Exercise goal: Retype nothing except the lines below from the one with "camera: 10 degrees left, 0 degrees up" through the one with "degrees clockwise |", exactly, with images left out.
------------
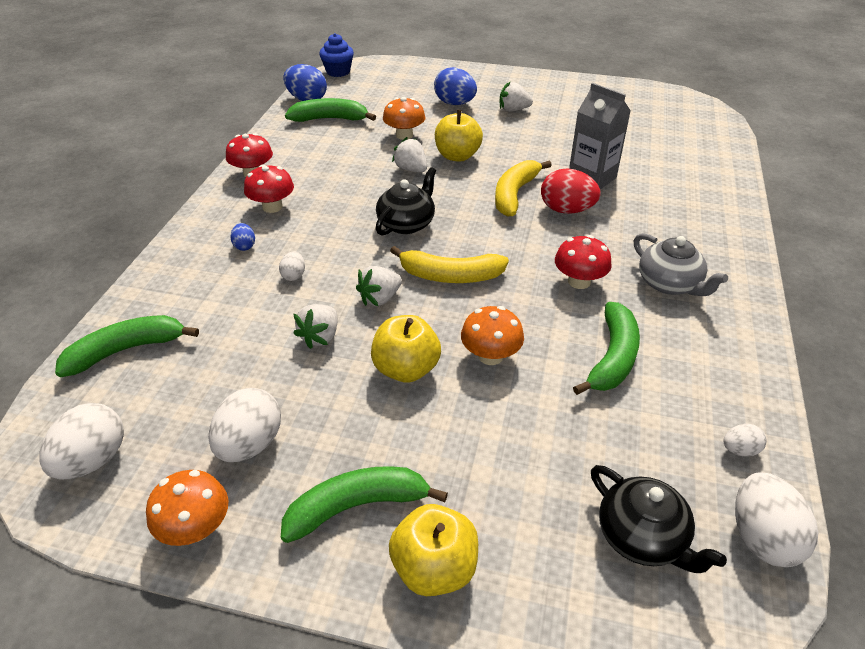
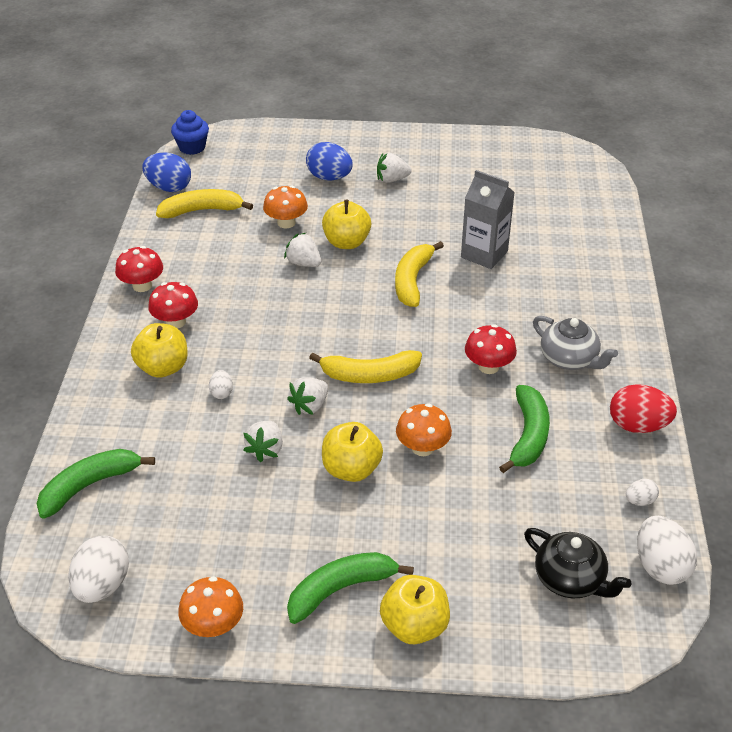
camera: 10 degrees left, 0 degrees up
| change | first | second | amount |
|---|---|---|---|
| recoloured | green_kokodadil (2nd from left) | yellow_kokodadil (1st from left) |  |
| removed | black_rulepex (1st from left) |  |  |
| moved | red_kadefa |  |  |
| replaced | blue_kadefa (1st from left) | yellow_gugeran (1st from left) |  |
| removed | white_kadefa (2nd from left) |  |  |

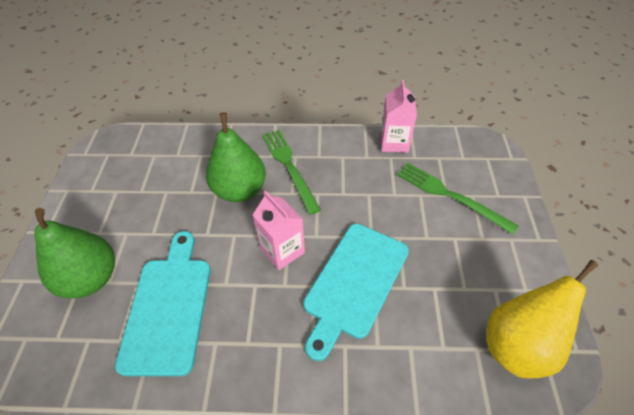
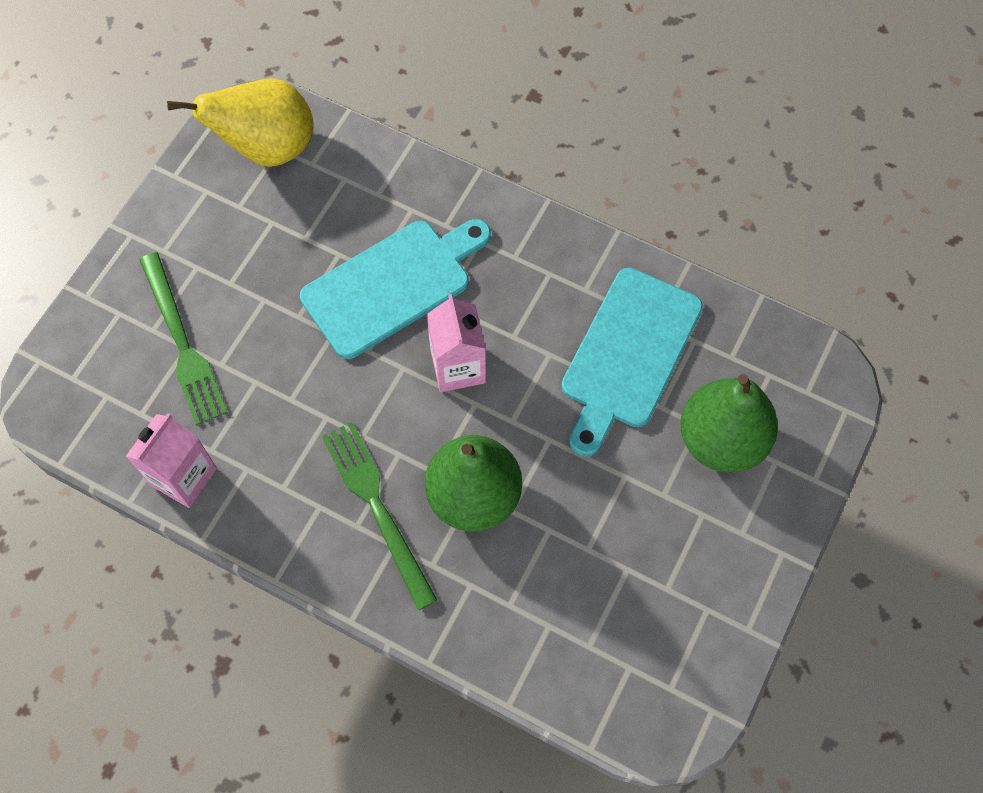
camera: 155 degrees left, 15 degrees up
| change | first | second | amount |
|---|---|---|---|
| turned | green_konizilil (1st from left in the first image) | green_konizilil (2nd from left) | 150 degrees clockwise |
------------
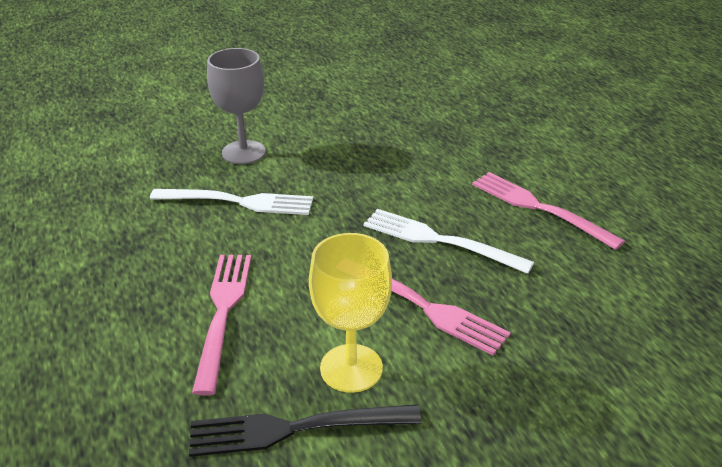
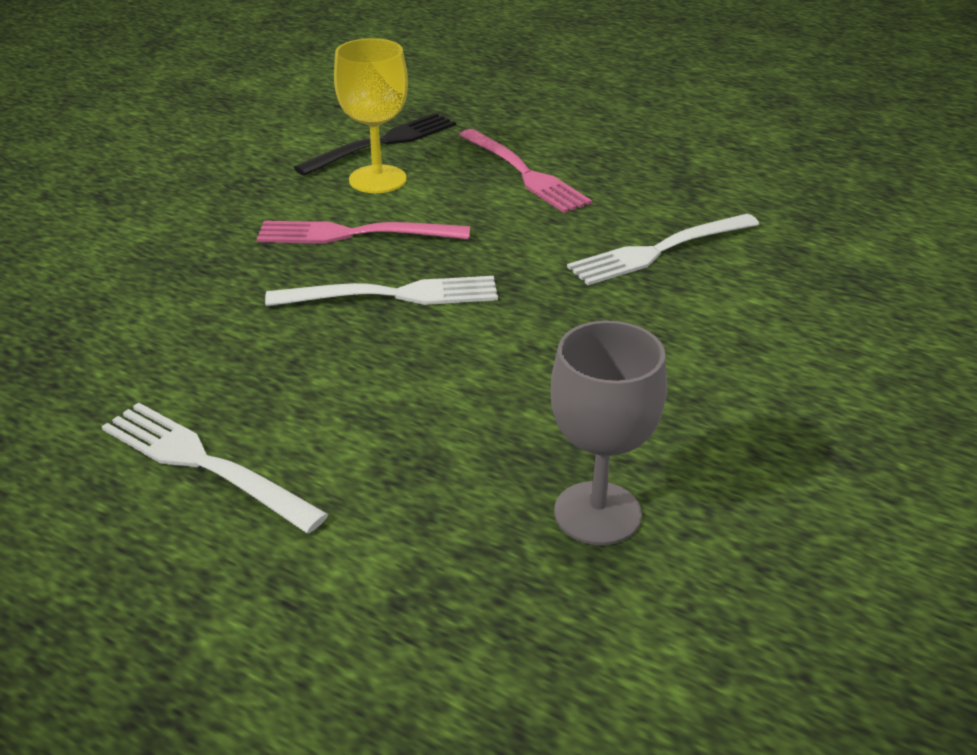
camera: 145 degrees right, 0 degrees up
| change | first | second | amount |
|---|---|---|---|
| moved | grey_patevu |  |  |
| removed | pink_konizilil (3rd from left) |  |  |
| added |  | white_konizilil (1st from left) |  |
------------
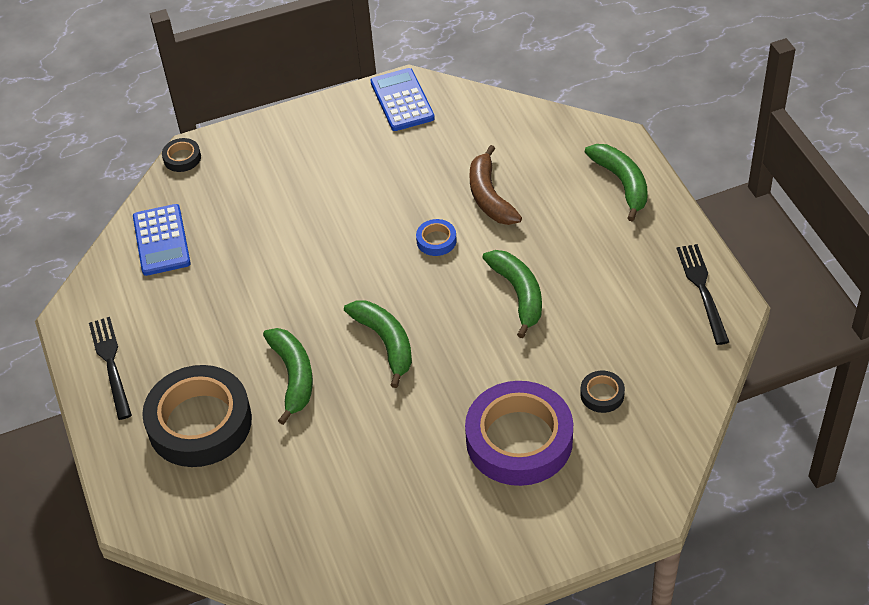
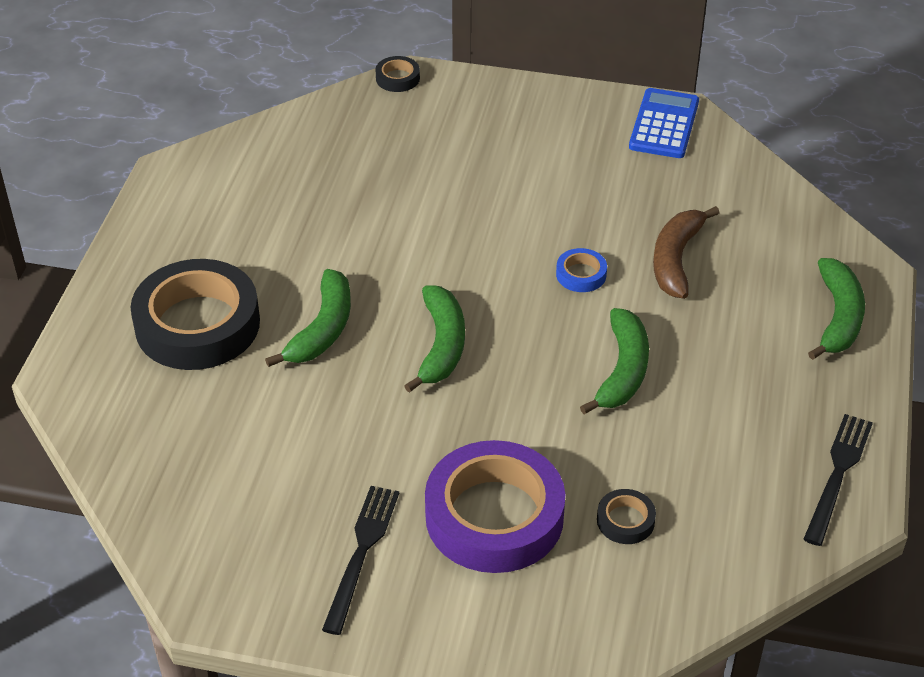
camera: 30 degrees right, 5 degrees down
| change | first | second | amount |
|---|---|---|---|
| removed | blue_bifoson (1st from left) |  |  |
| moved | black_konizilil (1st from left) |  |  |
------------
Written solution:
camera: 10 degrees left, 0 degrees up
| change | first | second | amount |
|---|---|---|---|
| recoloured | green_kokodadil (2nd from left) | yellow_kokodadil (1st from left) |  |
| removed | black_rulepex (1st from left) |  |  |
| moved | red_kadefa |  |  |
| replaced | blue_kadefa (1st from left) | yellow_gugeran (1st from left) |  |
| removed | white_kadefa (2nd from left) |  |  |

camera: 155 degrees left, 15 degrees up
| change | first | second | amount |
|---|---|---|---|
| turned | green_konizilil (1st from left in the first image) | green_konizilil (2nd from left) | 150 degrees clockwise |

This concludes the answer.